• _Exercise materials_
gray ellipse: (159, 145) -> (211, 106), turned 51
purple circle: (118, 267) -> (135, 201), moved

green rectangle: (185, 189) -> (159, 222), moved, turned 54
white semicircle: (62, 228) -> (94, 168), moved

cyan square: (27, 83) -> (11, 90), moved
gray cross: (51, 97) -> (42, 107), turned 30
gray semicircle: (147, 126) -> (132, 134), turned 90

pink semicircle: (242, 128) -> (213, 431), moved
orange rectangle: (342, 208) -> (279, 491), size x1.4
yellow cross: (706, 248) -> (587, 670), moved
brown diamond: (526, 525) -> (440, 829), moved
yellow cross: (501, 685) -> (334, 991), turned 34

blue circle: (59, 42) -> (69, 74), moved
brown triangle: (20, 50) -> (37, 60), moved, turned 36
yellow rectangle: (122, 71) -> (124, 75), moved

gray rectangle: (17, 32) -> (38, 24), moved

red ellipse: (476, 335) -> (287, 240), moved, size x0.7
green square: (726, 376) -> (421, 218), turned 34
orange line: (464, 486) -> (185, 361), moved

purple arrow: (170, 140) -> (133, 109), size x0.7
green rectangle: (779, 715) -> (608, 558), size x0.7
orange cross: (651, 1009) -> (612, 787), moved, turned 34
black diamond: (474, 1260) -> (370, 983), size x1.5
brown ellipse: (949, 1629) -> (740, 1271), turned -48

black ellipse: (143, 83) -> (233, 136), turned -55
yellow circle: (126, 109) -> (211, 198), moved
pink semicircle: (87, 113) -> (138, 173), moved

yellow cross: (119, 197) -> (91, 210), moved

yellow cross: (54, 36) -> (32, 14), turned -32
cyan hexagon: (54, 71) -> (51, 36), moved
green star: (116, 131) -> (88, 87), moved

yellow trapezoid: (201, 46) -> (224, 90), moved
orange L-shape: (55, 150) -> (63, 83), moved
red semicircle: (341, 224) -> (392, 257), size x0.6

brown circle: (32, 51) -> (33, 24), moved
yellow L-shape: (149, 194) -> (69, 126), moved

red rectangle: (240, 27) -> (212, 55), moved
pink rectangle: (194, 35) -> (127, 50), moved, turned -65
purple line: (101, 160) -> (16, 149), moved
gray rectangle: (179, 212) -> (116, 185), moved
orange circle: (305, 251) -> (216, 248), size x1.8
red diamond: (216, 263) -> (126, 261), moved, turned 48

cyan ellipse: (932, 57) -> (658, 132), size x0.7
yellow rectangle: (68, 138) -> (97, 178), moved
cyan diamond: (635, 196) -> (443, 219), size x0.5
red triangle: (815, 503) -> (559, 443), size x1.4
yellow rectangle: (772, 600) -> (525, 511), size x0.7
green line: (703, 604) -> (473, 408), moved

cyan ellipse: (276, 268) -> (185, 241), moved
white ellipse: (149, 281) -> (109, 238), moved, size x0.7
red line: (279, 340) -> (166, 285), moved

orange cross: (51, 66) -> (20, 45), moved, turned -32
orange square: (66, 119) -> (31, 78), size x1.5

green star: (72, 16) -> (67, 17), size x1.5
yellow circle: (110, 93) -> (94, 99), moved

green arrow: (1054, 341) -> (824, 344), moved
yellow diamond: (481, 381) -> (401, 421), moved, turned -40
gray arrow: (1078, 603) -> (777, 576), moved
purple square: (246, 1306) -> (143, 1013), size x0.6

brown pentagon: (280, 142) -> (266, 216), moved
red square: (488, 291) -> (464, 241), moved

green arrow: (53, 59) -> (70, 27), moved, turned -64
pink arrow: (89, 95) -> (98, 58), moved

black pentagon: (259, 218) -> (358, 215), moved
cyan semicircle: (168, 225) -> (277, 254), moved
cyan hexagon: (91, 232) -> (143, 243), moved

• _Try it_
Copy each record above so that no word or mark differs.

• _Result for this task_
gray ellipse: (159, 145) -> (211, 106), turned 51
purple circle: (118, 267) -> (135, 201), moved

green rectangle: (185, 189) -> (159, 222), moved, turned 54
white semicircle: (62, 228) -> (94, 168), moved

cyan square: (27, 83) -> (11, 90), moved
gray cross: (51, 97) -> (42, 107), turned 30
gray semicircle: (147, 126) -> (132, 134), turned 90

pink semicircle: (242, 128) -> (213, 431), moved
orange rectangle: (342, 208) -> (279, 491), size x1.4
yellow cross: (706, 248) -> (587, 670), moved
brown diamond: (526, 525) -> (440, 829), moved
yellow cross: (501, 685) -> (334, 991), turned 34

blue circle: (59, 42) -> (69, 74), moved
brown triangle: (20, 50) -> (37, 60), moved, turned 36
yellow rectangle: (122, 71) -> (124, 75), moved

gray rectangle: (17, 32) -> (38, 24), moved

red ellipse: (476, 335) -> (287, 240), moved, size x0.7
green square: (726, 376) -> (421, 218), turned 34
orange line: (464, 486) -> (185, 361), moved

purple arrow: (170, 140) -> (133, 109), size x0.7
green rectangle: (779, 715) -> (608, 558), size x0.7
orange cross: (651, 1009) -> (612, 787), moved, turned 34
black diamond: (474, 1260) -> (370, 983), size x1.5
brown ellipse: (949, 1629) -> (740, 1271), turned -48

black ellipse: (143, 83) -> (233, 136), turned -55
yellow circle: (126, 109) -> (211, 198), moved
pink semicircle: (87, 113) -> (138, 173), moved

yellow cross: (119, 197) -> (91, 210), moved

yellow cross: (54, 36) -> (32, 14), turned -32
cyan hexagon: (54, 71) -> (51, 36), moved
green star: (116, 131) -> (88, 87), moved

yellow trapezoid: (201, 46) -> (224, 90), moved
orange L-shape: (55, 150) -> (63, 83), moved
red semicircle: (341, 224) -> (392, 257), size x0.6

brown circle: (32, 51) -> (33, 24), moved
yellow L-shape: (149, 194) -> (69, 126), moved

red rectangle: (240, 27) -> (212, 55), moved
pink rectangle: (194, 35) -> (127, 50), moved, turned -65
purple line: (101, 160) -> (16, 149), moved
gray rectangle: (179, 212) -> (116, 185), moved
orange circle: (305, 251) -> (216, 248), size x1.8
red diamond: (216, 263) -> (126, 261), moved, turned 48

cyan ellipse: (932, 57) -> (658, 132), size x0.7
yellow rectangle: (68, 138) -> (97, 178), moved
cyan diamond: (635, 196) -> (443, 219), size x0.5
red triangle: (815, 503) -> (559, 443), size x1.4
yellow rectangle: (772, 600) -> (525, 511), size x0.7
green line: (703, 604) -> (473, 408), moved

cyan ellipse: (276, 268) -> (185, 241), moved
white ellipse: (149, 281) -> (109, 238), moved, size x0.7
red line: (279, 340) -> (166, 285), moved

orange cross: (51, 66) -> (20, 45), moved, turned -32
orange square: (66, 119) -> (31, 78), size x1.5

green star: (72, 16) -> (67, 17), size x1.5
yellow circle: (110, 93) -> (94, 99), moved

green arrow: (1054, 341) -> (824, 344), moved
yellow diamond: (481, 381) -> (401, 421), moved, turned -40
gray arrow: (1078, 603) -> (777, 576), moved
purple square: (246, 1306) -> (143, 1013), size x0.6

brown pentagon: (280, 142) -> (266, 216), moved
red square: (488, 291) -> (464, 241), moved

green arrow: (53, 59) -> (70, 27), moved, turned -64
pink arrow: (89, 95) -> (98, 58), moved

black pentagon: (259, 218) -> (358, 215), moved
cyan semicircle: (168, 225) -> (277, 254), moved
cyan hexagon: (91, 232) -> (143, 243), moved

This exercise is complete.